■ Data for the task:
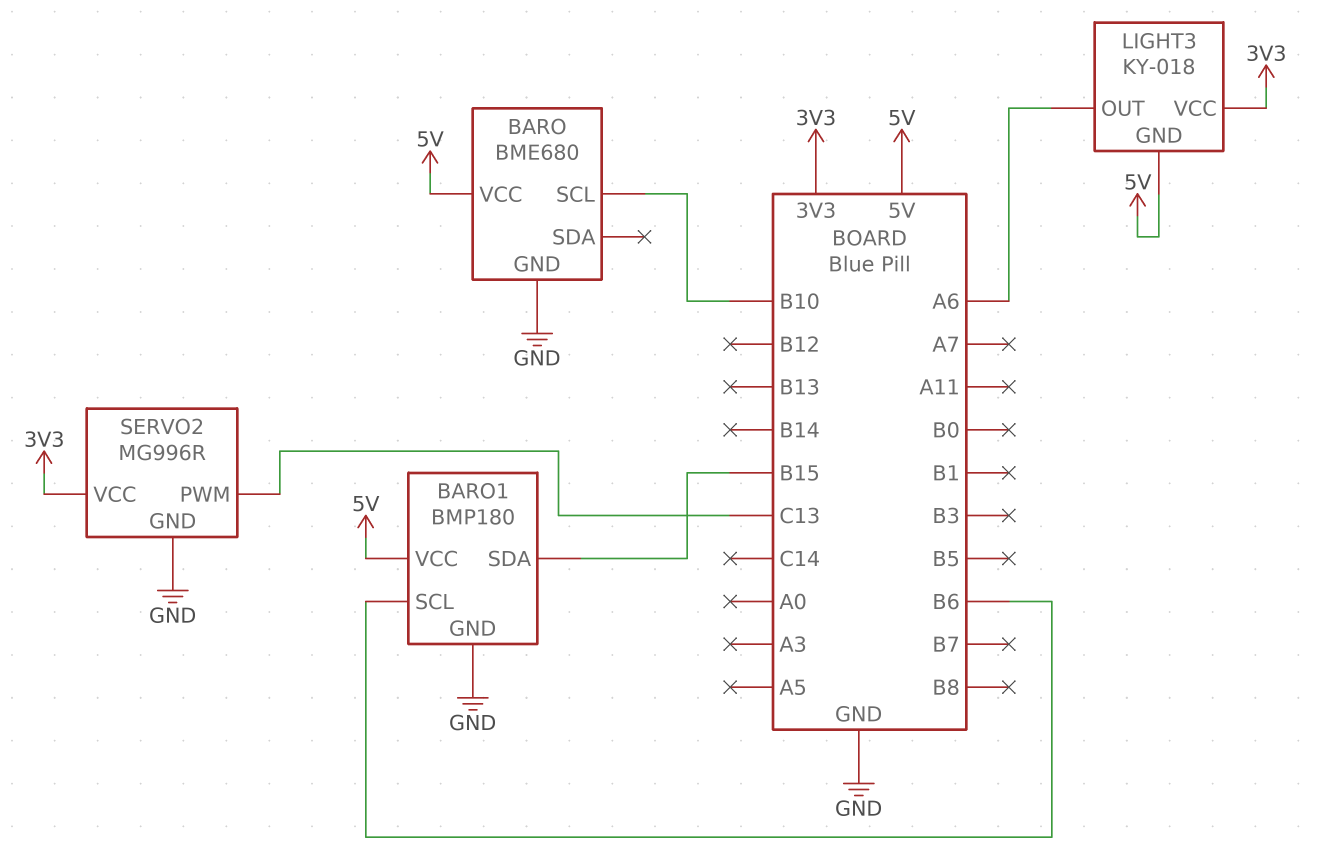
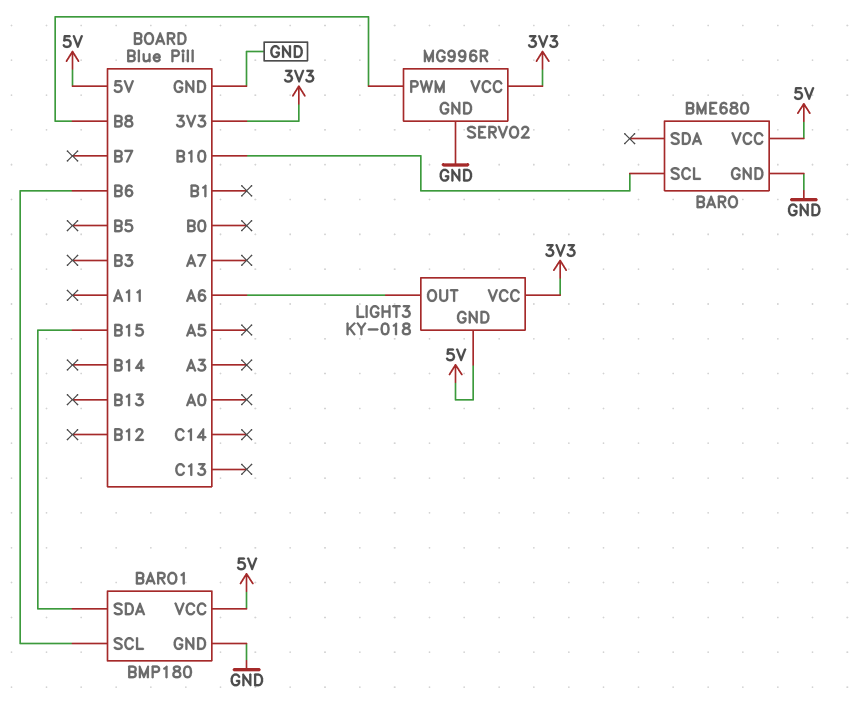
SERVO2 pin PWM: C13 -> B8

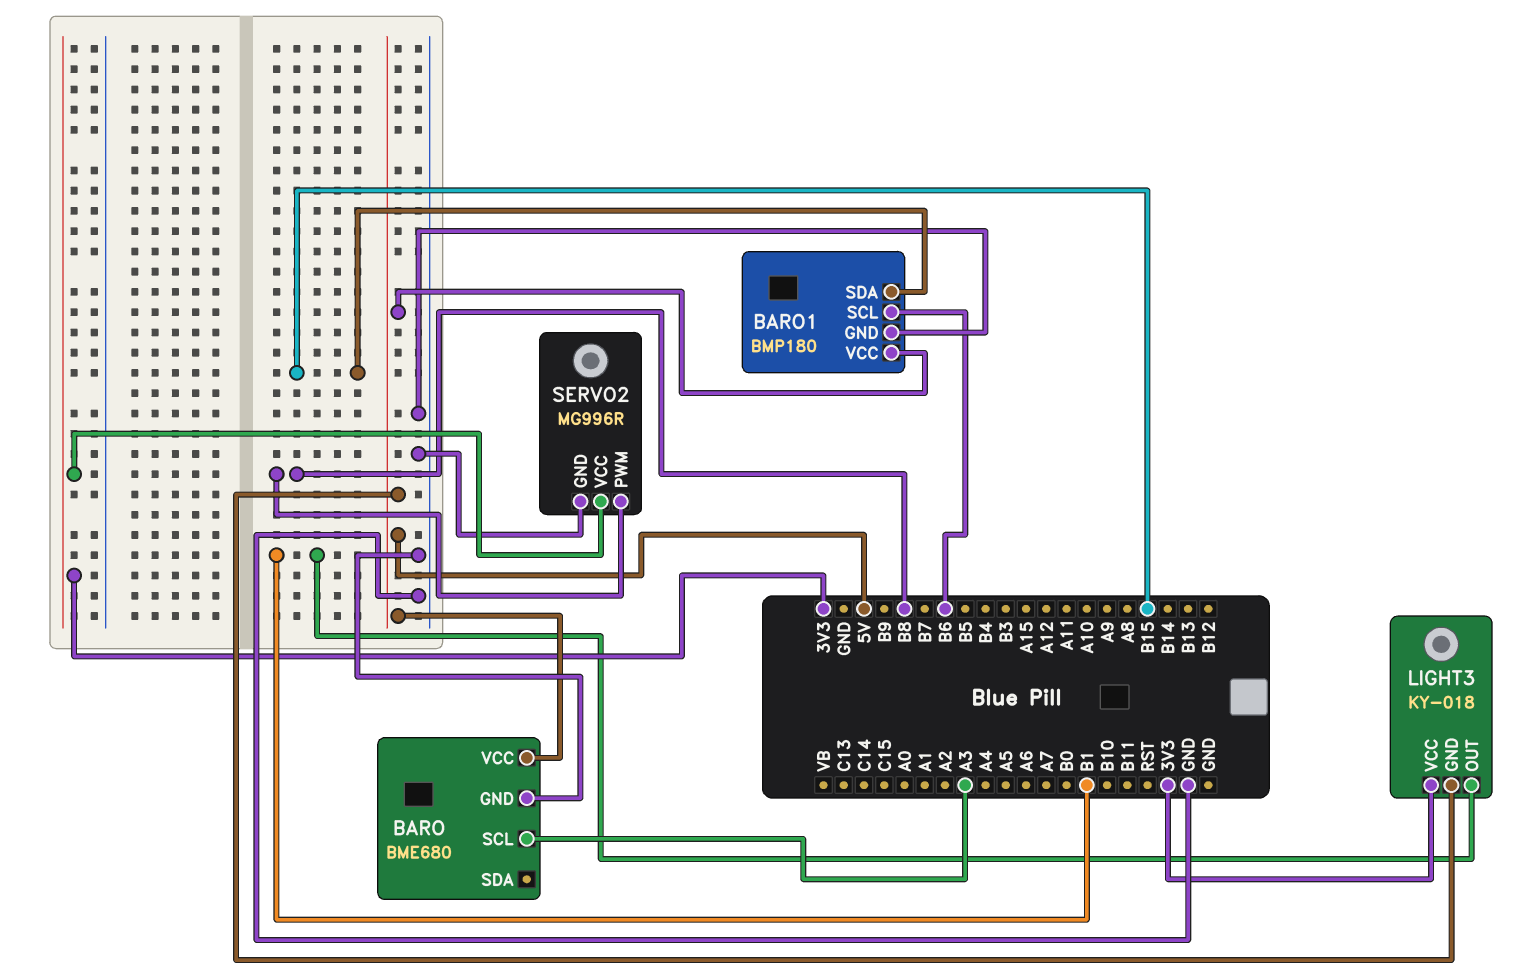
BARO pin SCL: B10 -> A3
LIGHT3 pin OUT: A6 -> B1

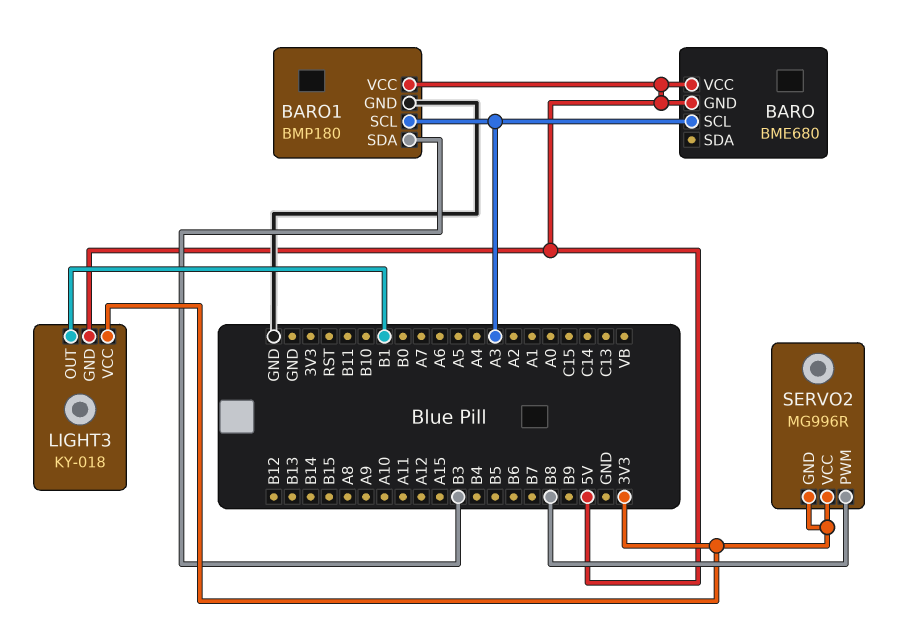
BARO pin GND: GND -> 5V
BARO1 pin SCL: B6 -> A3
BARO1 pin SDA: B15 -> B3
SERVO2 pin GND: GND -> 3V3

■ Exercise requirements:
Copy all the material exactly; omit images.

■ Task response:
SERVO2 pin PWM: C13 -> B8

BARO pin SCL: B10 -> A3
LIGHT3 pin OUT: A6 -> B1

BARO pin GND: GND -> 5V
BARO1 pin SCL: B6 -> A3
BARO1 pin SDA: B15 -> B3
SERVO2 pin GND: GND -> 3V3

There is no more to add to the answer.